Dataset rows:

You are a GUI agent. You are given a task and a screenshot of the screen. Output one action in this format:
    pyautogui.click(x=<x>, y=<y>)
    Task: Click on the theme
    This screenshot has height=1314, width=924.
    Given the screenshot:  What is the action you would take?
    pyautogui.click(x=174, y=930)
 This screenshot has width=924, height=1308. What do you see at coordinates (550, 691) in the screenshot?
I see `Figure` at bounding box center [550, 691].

◆ **Your task**:
Put the lines of these records into a numbered list, leaving out any blank lines.

◆ **Output of the exercise**:
1. You are a GUI agent. You are given a task and a screenshot of the screen. Output one action in this format:
2.     pyautogui.click(x=<x>, y=<y>)
3.     Task: Click on the theme
4.     This screenshot has height=1314, width=924.
5.     Given the screenshot:  What is the action you would take?
6.     pyautogui.click(x=174, y=930)
7.  This screenshot has width=924, height=1308. What do you see at coordinates (550, 691) in the screenshot?
8. I see `Figure` at bounding box center [550, 691].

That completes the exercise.